Write out the entries below again, replacing "word" with "term" at every occurrence and changing nothing else. Omit the pictures from your version.

◆ ◆ ◆

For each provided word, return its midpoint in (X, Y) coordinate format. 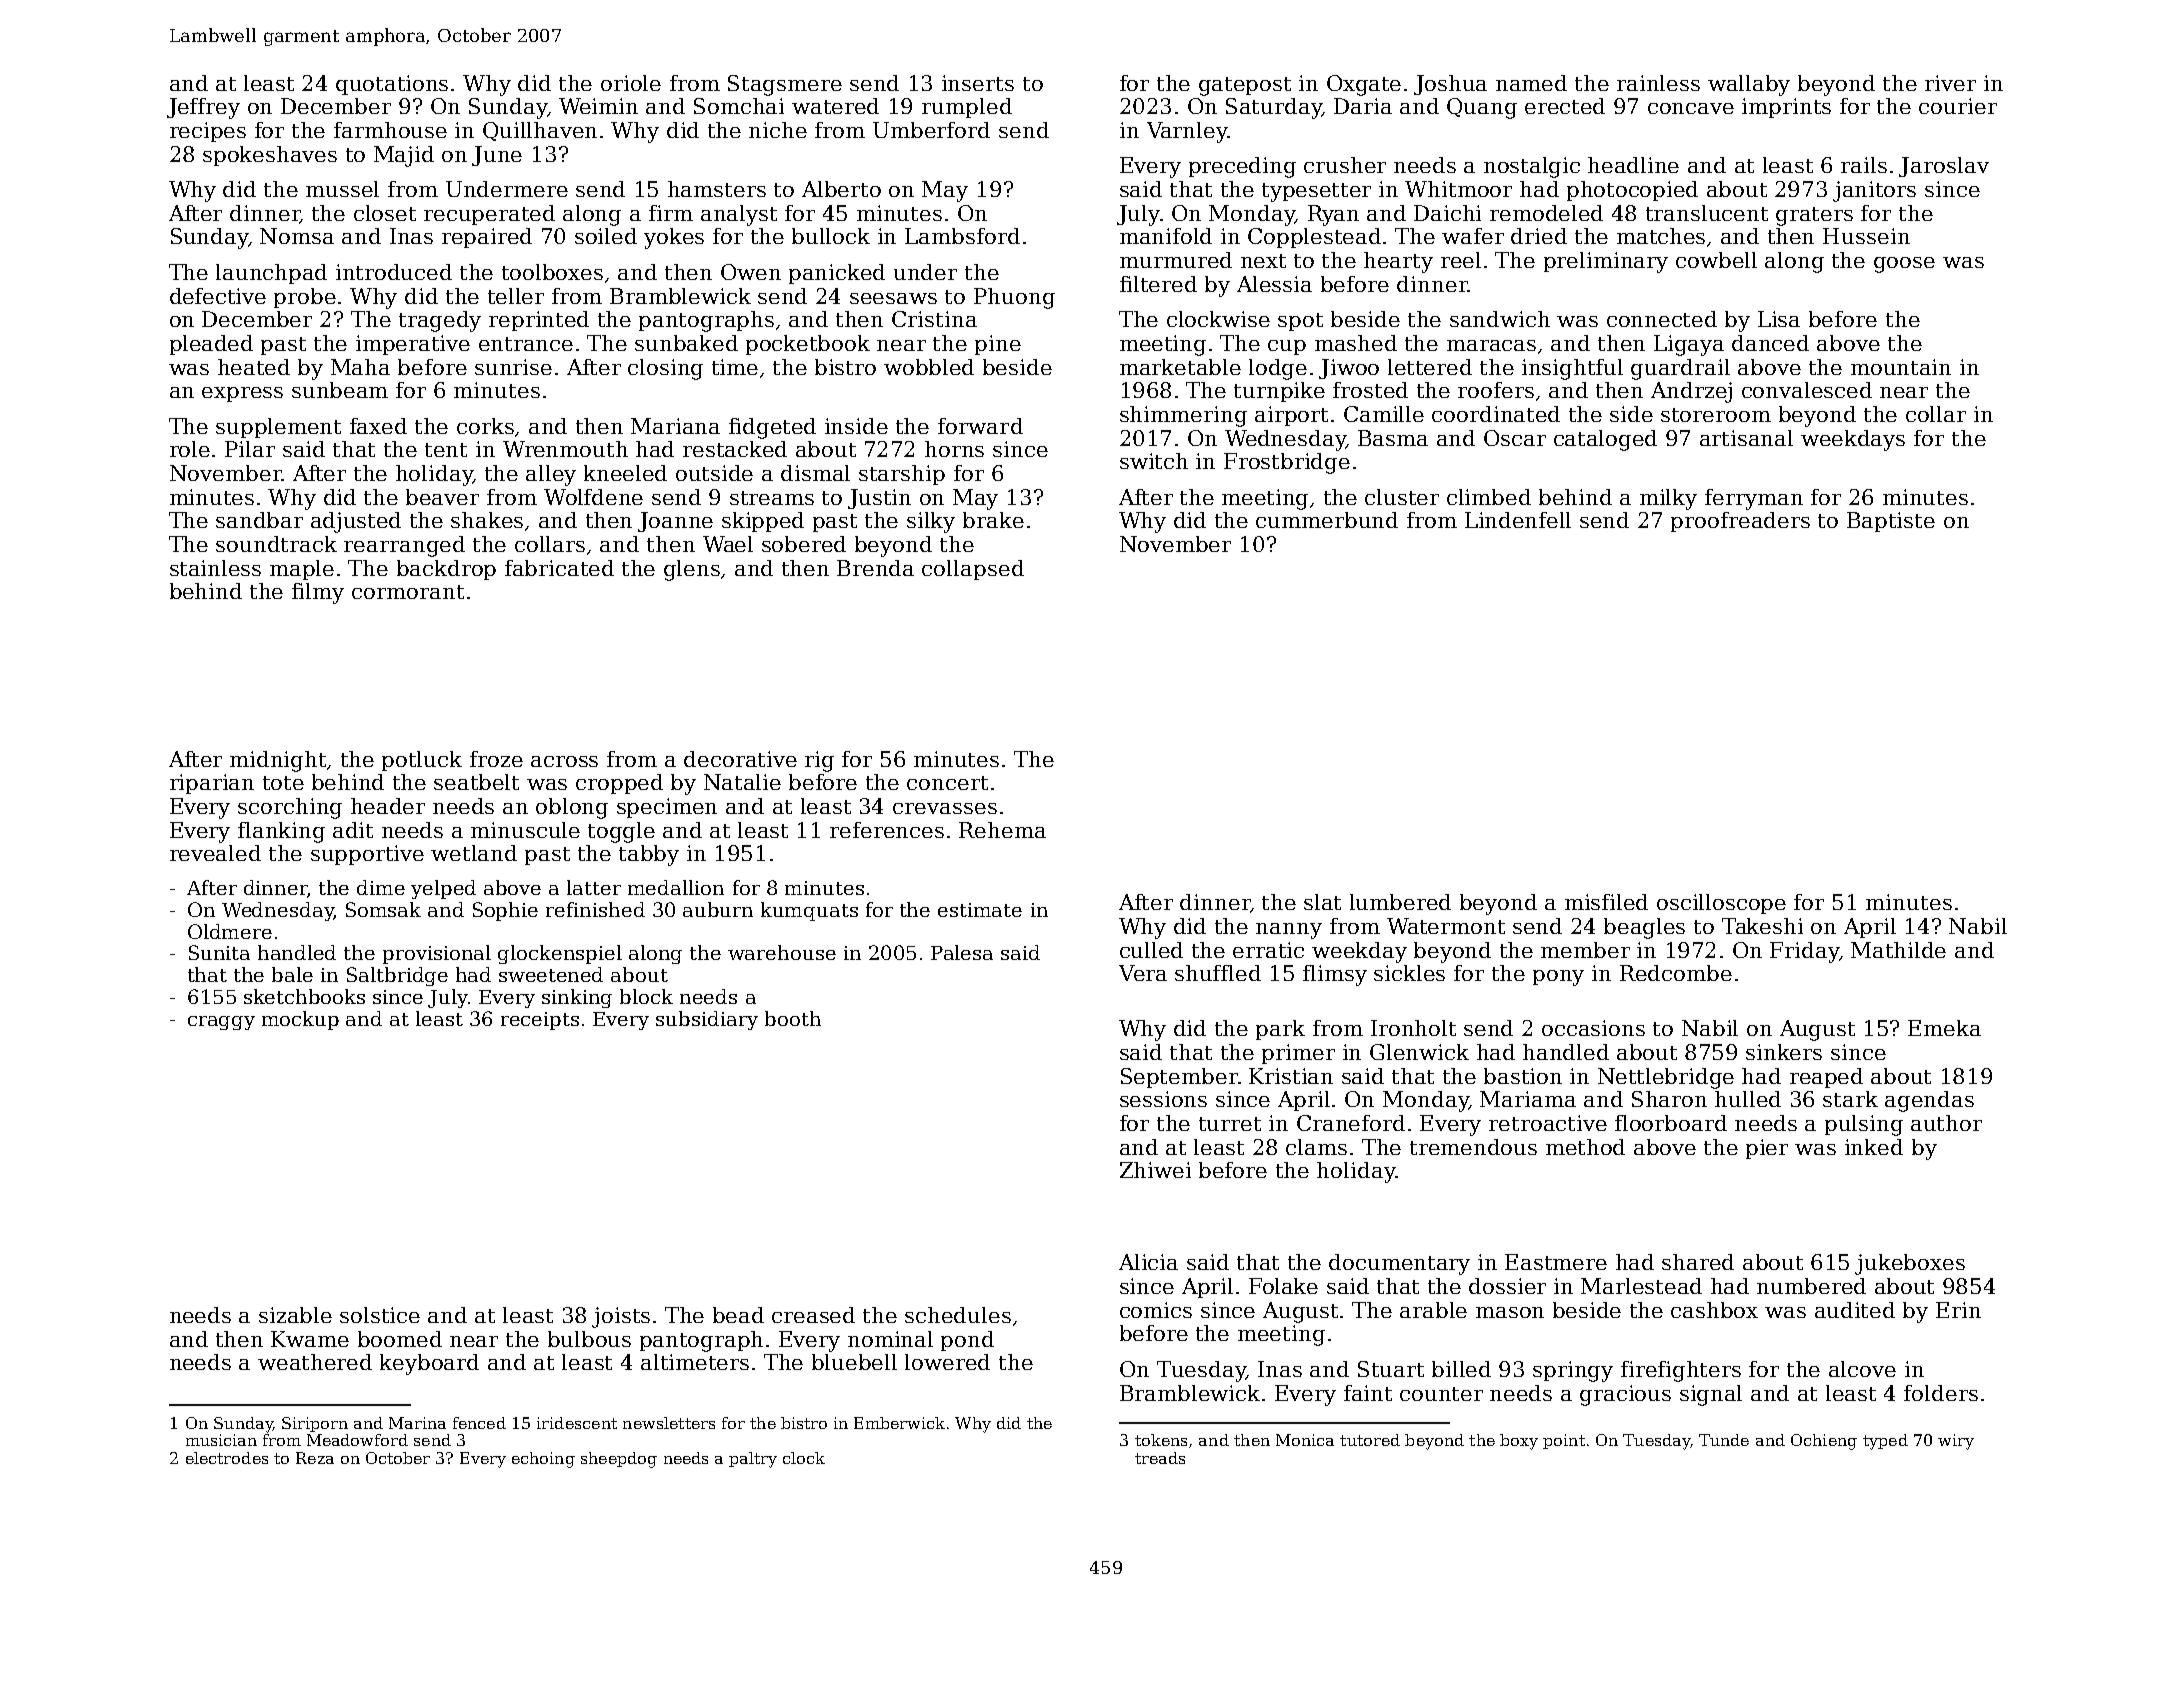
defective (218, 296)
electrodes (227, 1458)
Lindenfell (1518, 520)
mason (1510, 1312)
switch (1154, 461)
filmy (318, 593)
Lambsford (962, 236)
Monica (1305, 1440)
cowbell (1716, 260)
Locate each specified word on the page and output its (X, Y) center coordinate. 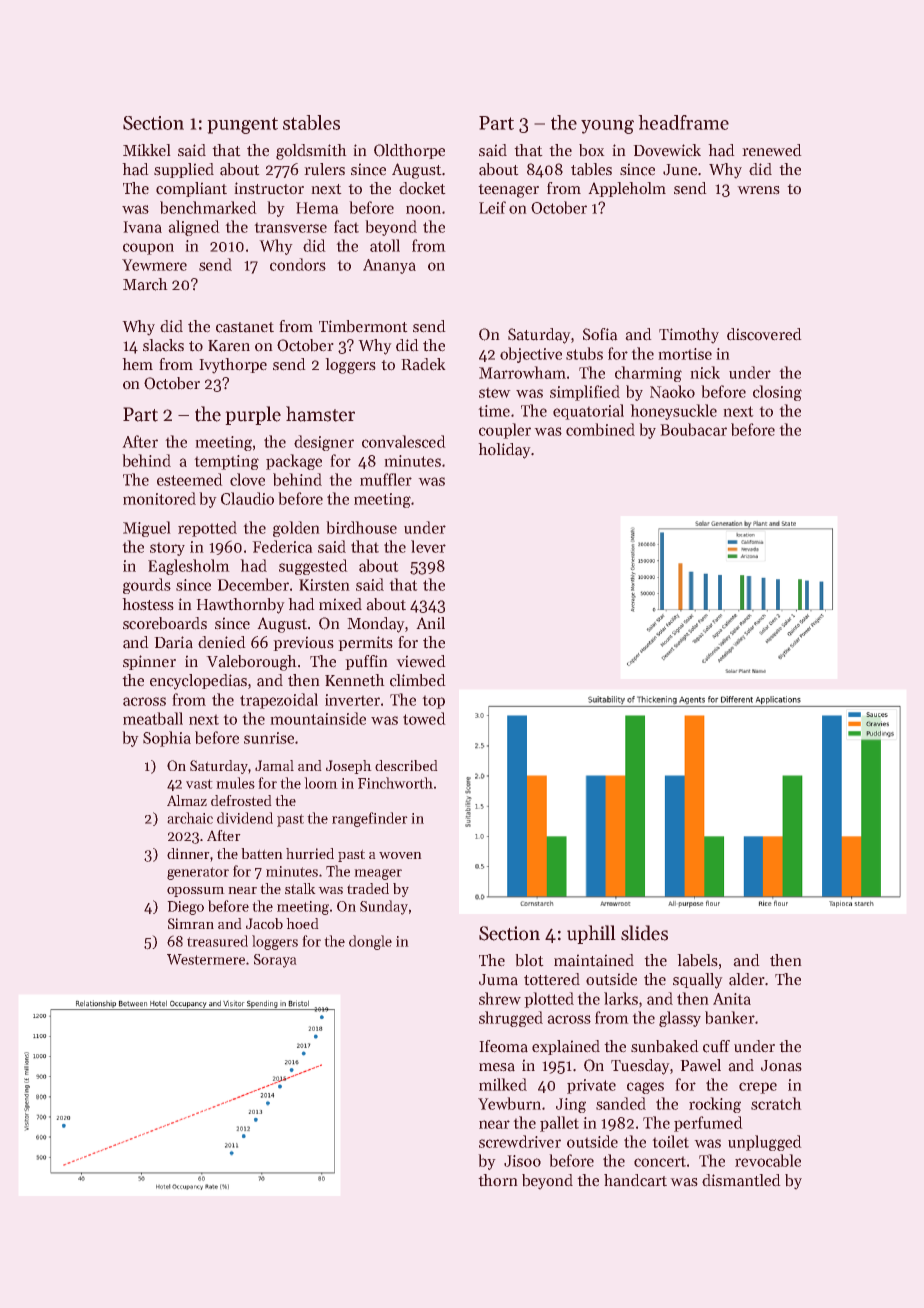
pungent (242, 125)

◆ ◆ ◆

*Response to this task*
For each provided term, return its midpoint in (X, Y) coordinate format. 
defective (218, 296)
electrodes (227, 1458)
Lindenfell (1518, 520)
mason (1510, 1312)
switch (1154, 461)
filmy (318, 593)
Lambsford (962, 236)
Monica (1305, 1440)
cowbell (1716, 260)
Locate each specified term on the page and output its (X, Y) center coordinate. 
pungent (242, 125)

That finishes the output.